[Material shown — start]
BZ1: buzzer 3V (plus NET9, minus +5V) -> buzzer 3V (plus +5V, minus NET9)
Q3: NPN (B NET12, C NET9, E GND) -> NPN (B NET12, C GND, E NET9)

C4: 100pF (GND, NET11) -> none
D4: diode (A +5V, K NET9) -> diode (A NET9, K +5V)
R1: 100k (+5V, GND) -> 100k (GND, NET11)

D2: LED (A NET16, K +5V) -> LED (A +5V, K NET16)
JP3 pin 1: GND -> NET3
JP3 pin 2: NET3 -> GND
[Material shown — finish]
[Material shown — start]
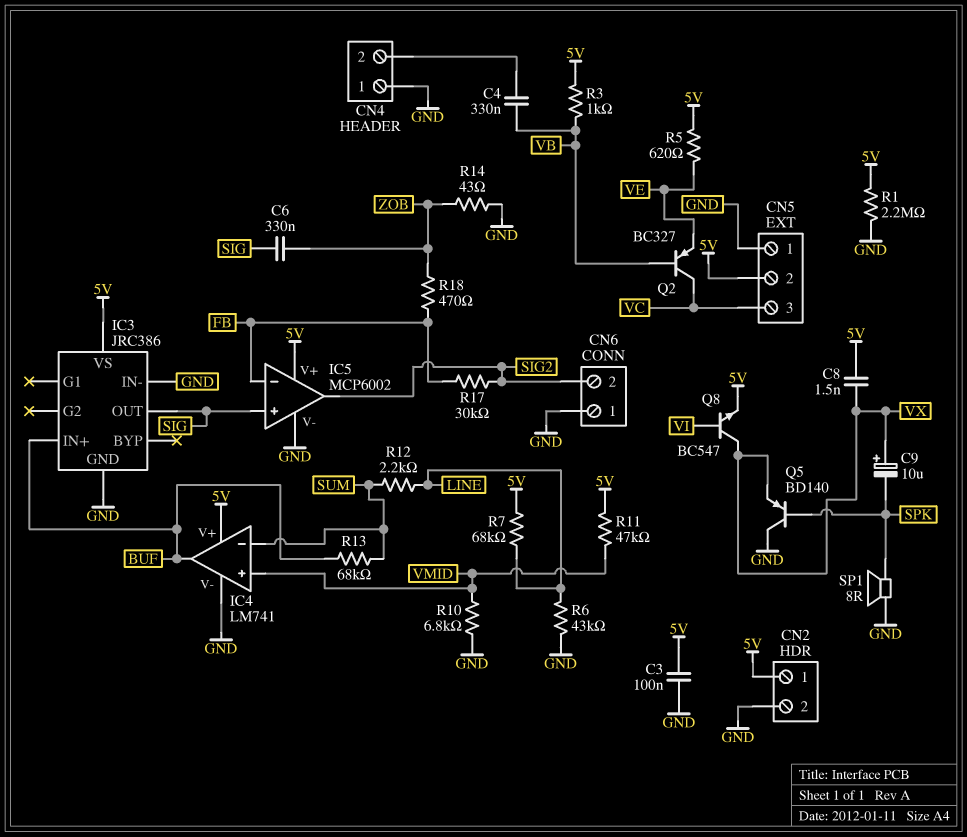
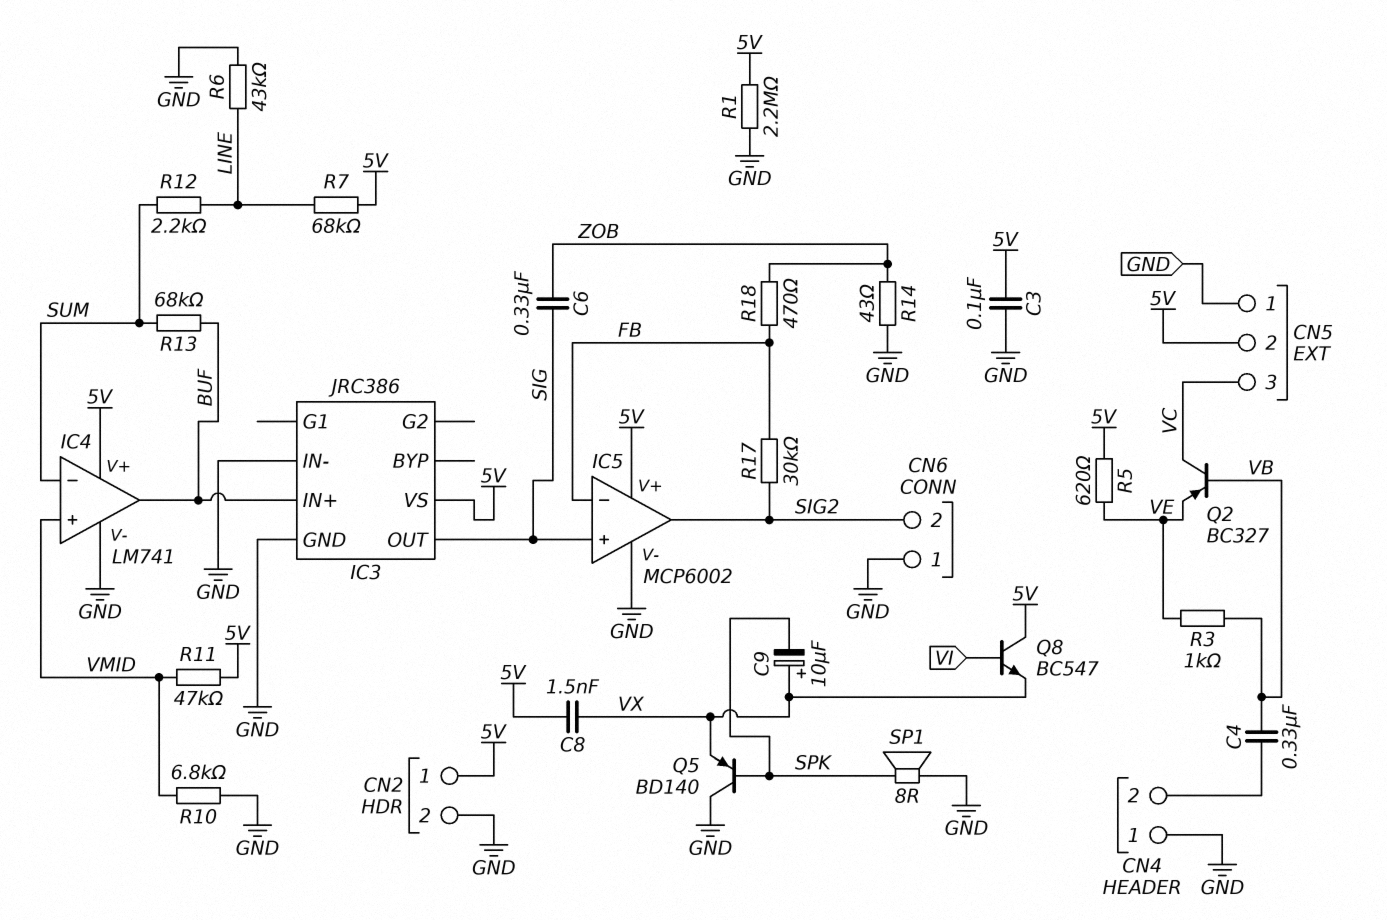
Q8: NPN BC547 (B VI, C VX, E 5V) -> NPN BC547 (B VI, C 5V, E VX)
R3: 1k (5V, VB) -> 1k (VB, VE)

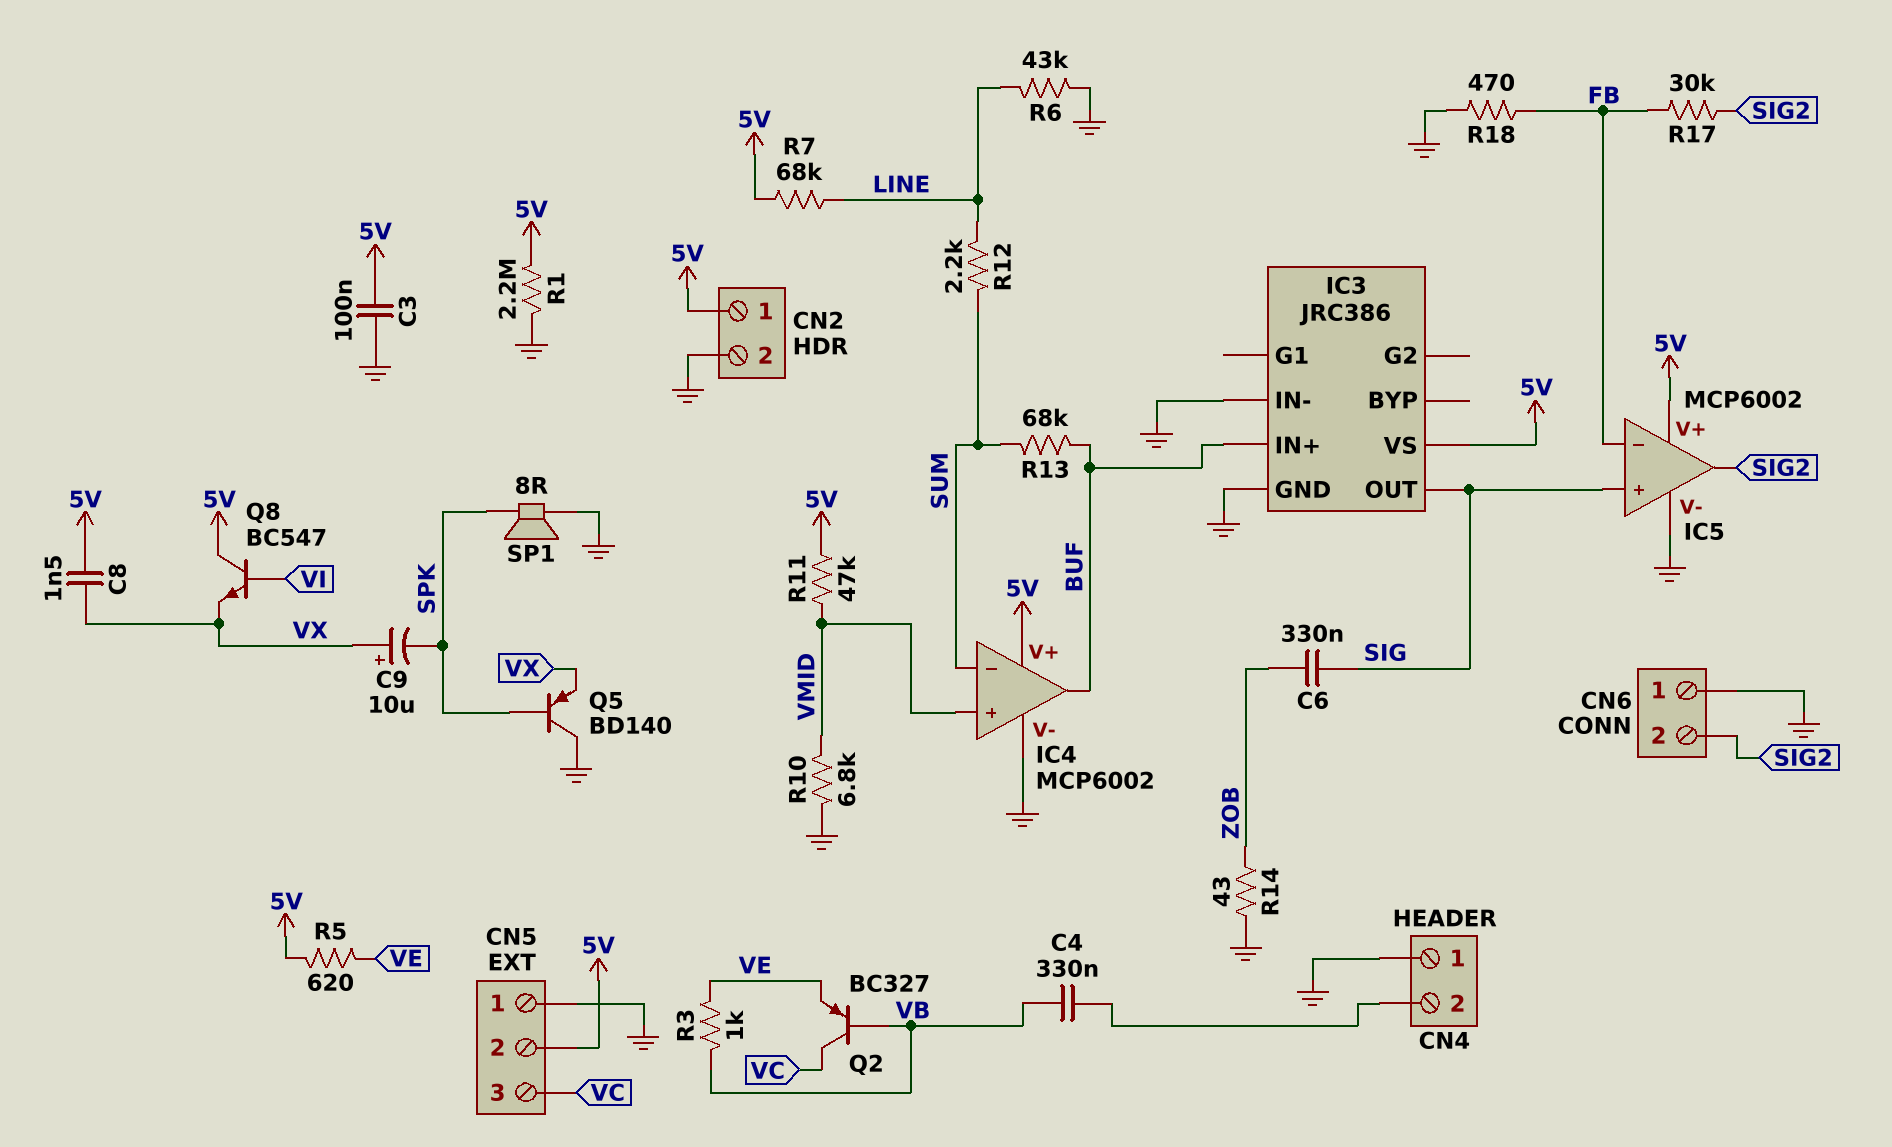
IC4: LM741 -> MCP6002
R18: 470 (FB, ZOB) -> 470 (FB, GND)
[Material shown — finish]
[Material shown — start]
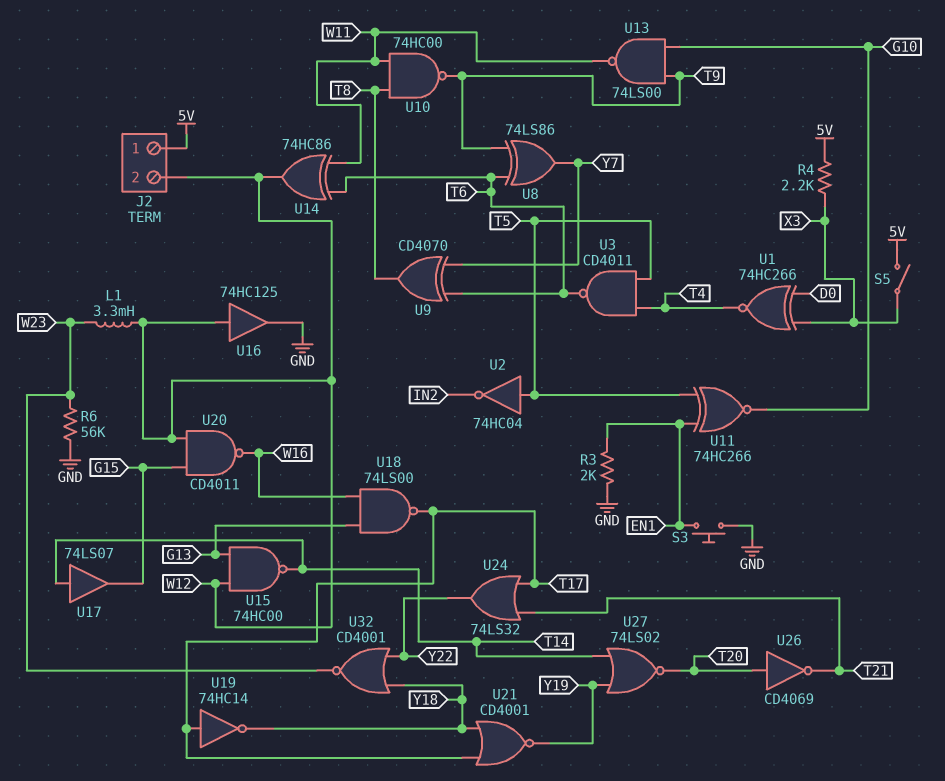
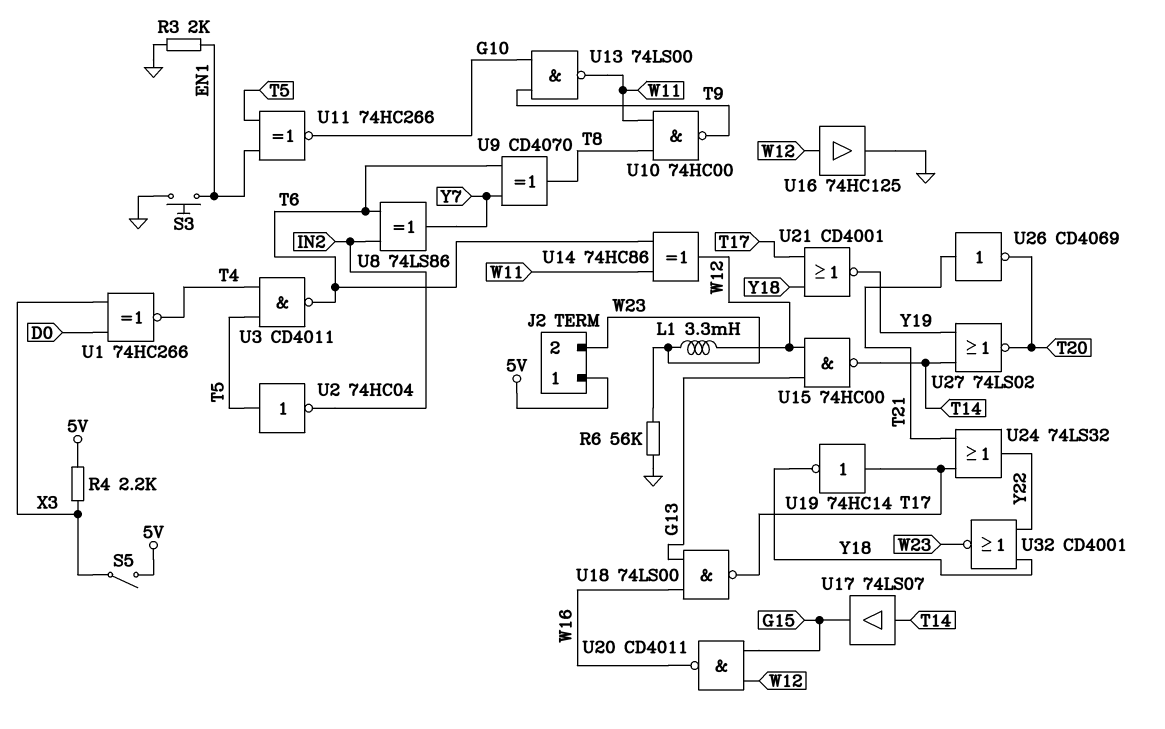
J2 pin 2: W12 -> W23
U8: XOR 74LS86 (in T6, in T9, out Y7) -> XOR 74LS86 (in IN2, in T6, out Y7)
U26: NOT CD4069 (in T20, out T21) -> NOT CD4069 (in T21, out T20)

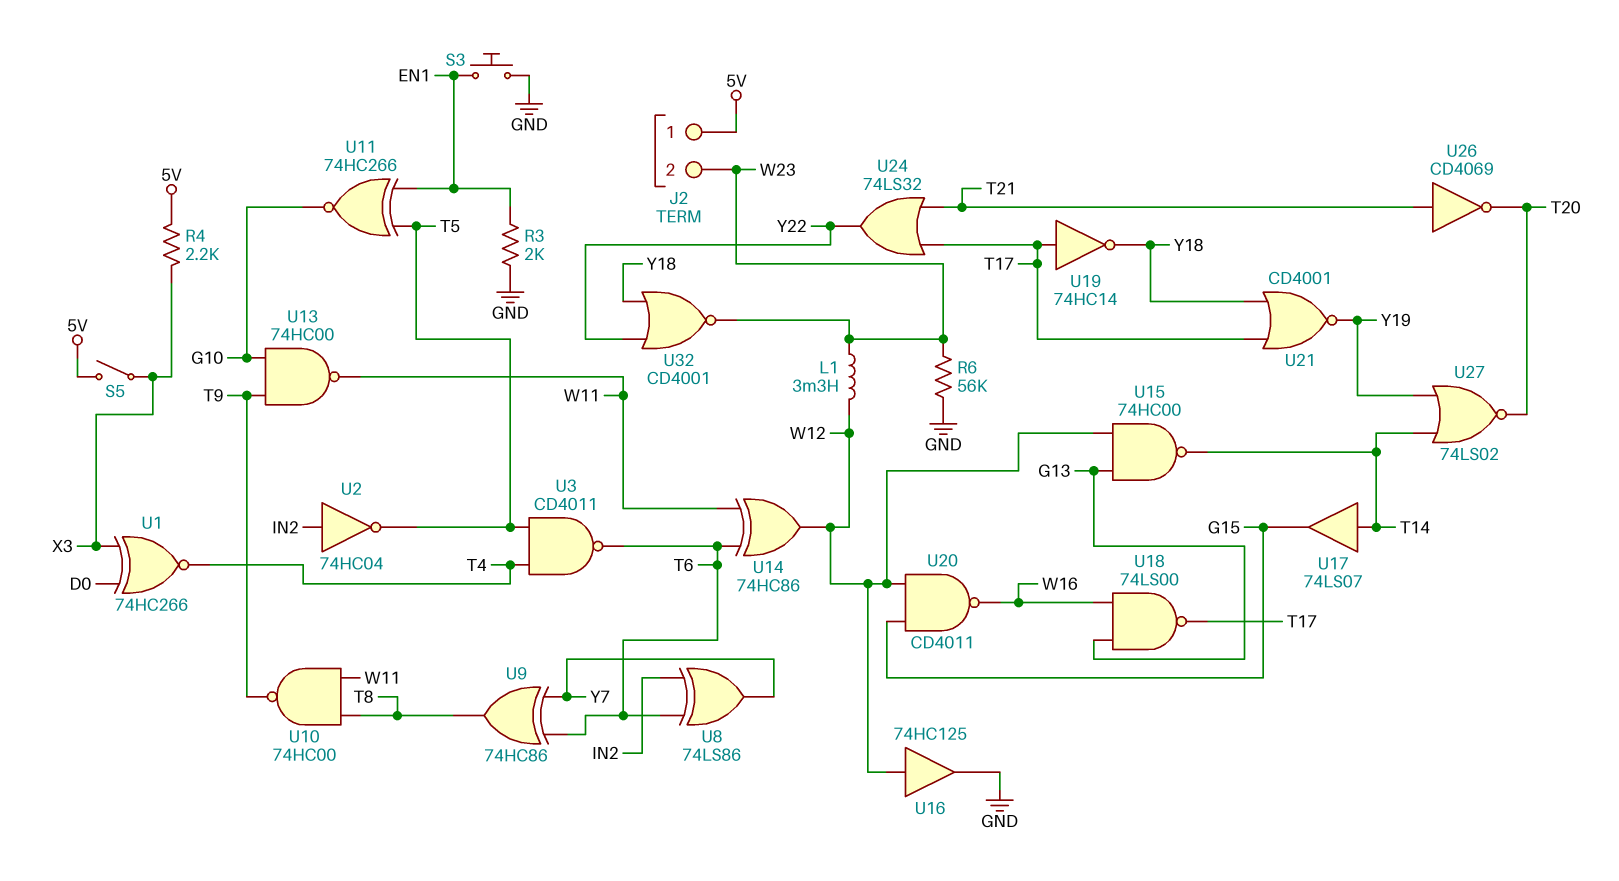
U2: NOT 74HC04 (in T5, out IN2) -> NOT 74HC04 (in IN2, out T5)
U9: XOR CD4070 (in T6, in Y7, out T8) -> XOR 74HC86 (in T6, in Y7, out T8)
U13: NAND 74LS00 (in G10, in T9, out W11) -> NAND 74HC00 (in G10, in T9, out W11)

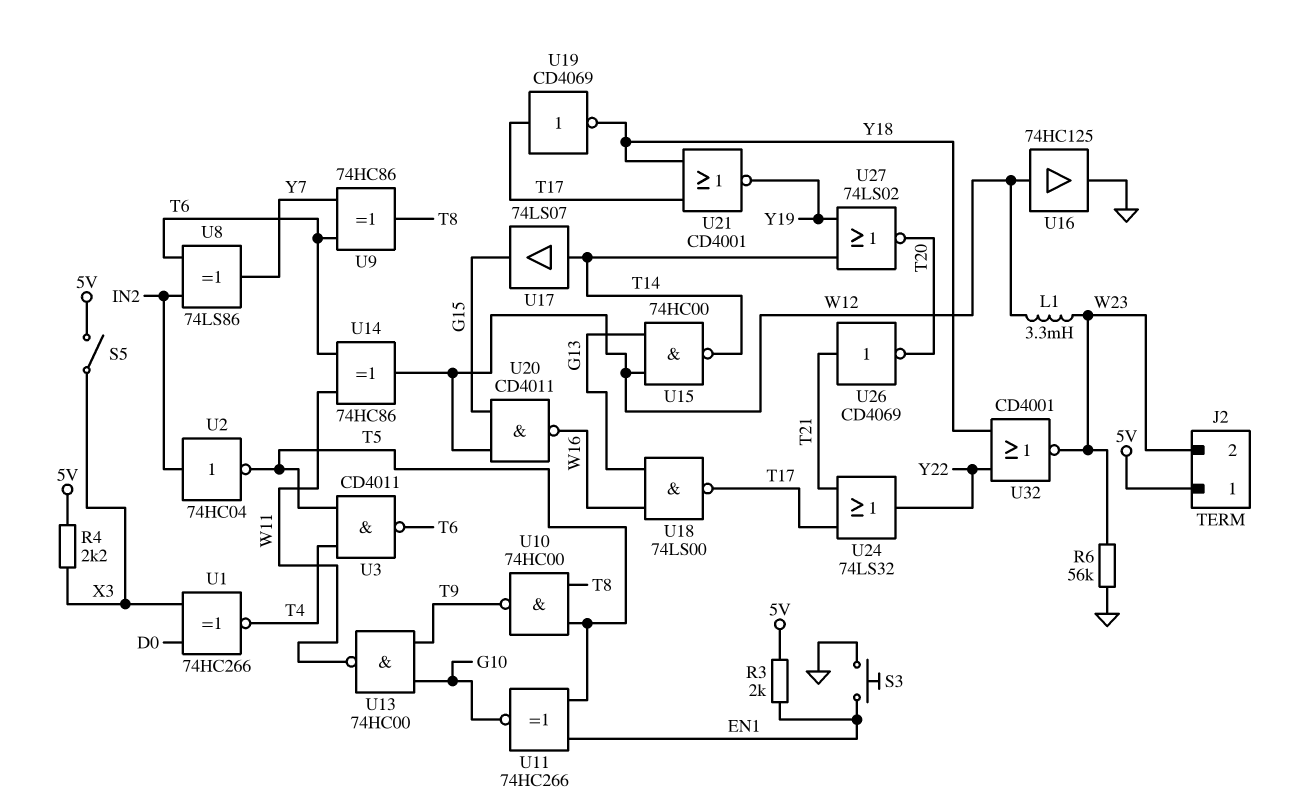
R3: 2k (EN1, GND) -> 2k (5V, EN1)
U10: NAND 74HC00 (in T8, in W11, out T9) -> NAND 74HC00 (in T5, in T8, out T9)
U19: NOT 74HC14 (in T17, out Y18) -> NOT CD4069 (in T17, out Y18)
[Material shown — finish]
== Action item ==
Report every line from the listing above where the string "NAND" can be found.

== Task answer ==
U13: NAND 74LS00 (in G10, in T9, out W11) -> NAND 74HC00 (in G10, in T9, out W11)
U10: NAND 74HC00 (in T8, in W11, out T9) -> NAND 74HC00 (in T5, in T8, out T9)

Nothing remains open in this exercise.